## [Material shown]

· · · · ·

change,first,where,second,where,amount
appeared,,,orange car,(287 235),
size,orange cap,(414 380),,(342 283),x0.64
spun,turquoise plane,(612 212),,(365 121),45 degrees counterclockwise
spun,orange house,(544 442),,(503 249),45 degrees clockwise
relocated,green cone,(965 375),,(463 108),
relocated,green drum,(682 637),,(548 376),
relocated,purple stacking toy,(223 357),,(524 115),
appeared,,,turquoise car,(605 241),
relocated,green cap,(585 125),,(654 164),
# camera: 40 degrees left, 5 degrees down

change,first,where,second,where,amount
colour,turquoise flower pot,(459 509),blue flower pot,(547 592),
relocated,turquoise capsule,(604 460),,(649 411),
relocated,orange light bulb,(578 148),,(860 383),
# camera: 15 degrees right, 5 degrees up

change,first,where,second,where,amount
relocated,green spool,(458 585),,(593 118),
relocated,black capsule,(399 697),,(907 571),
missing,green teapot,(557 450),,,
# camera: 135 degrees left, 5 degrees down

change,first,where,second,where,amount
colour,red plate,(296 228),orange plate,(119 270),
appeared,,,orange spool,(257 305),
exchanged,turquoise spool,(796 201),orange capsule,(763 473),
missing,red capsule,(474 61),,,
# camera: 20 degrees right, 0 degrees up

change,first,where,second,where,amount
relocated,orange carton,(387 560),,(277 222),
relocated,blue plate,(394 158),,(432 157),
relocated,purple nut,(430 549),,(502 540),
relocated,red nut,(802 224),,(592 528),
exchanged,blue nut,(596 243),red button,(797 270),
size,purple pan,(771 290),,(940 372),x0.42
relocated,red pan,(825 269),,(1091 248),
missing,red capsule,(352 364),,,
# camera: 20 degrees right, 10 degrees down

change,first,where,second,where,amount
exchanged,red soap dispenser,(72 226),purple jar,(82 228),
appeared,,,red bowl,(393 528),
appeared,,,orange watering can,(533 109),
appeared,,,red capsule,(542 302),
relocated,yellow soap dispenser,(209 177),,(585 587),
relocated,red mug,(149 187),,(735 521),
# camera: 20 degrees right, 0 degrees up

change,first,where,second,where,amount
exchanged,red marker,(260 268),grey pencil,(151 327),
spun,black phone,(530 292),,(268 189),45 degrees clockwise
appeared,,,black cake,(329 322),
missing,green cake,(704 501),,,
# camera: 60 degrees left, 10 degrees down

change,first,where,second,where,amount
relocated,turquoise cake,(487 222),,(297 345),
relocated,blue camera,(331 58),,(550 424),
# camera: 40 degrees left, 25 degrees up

· · · · ·

## [Task directions]
The data must be output in full, exactly as given.

## [Response area]
change,first,where,second,where,amount
appeared,,,orange car,(287 235),
size,orange cap,(414 380),,(342 283),x0.64
spun,turquoise plane,(612 212),,(365 121),45 degrees counterclockwise
spun,orange house,(544 442),,(503 249),45 degrees clockwise
relocated,green cone,(965 375),,(463 108),
relocated,green drum,(682 637),,(548 376),
relocated,purple stacking toy,(223 357),,(524 115),
appeared,,,turquoise car,(605 241),
relocated,green cap,(585 125),,(654 164),
# camera: 40 degrees left, 5 degrees down

change,first,where,second,where,amount
colour,turquoise flower pot,(459 509),blue flower pot,(547 592),
relocated,turquoise capsule,(604 460),,(649 411),
relocated,orange light bulb,(578 148),,(860 383),
# camera: 15 degrees right, 5 degrees up

change,first,where,second,where,amount
relocated,green spool,(458 585),,(593 118),
relocated,black capsule,(399 697),,(907 571),
missing,green teapot,(557 450),,,
# camera: 135 degrees left, 5 degrees down

change,first,where,second,where,amount
colour,red plate,(296 228),orange plate,(119 270),
appeared,,,orange spool,(257 305),
exchanged,turquoise spool,(796 201),orange capsule,(763 473),
missing,red capsule,(474 61),,,
# camera: 20 degrees right, 0 degrees up

change,first,where,second,where,amount
relocated,orange carton,(387 560),,(277 222),
relocated,blue plate,(394 158),,(432 157),
relocated,purple nut,(430 549),,(502 540),
relocated,red nut,(802 224),,(592 528),
exchanged,blue nut,(596 243),red button,(797 270),
size,purple pan,(771 290),,(940 372),x0.42
relocated,red pan,(825 269),,(1091 248),
missing,red capsule,(352 364),,,
# camera: 20 degrees right, 10 degrees down

change,first,where,second,where,amount
exchanged,red soap dispenser,(72 226),purple jar,(82 228),
appeared,,,red bowl,(393 528),
appeared,,,orange watering can,(533 109),
appeared,,,red capsule,(542 302),
relocated,yellow soap dispenser,(209 177),,(585 587),
relocated,red mug,(149 187),,(735 521),
# camera: 20 degrees right, 0 degrees up

change,first,where,second,where,amount
exchanged,red marker,(260 268),grey pencil,(151 327),
spun,black phone,(530 292),,(268 189),45 degrees clockwise
appeared,,,black cake,(329 322),
missing,green cake,(704 501),,,
# camera: 60 degrees left, 10 degrees down

change,first,where,second,where,amount
relocated,turquoise cake,(487 222),,(297 345),
relocated,blue camera,(331 58),,(550 424),
# camera: 40 degrees left, 25 degrees up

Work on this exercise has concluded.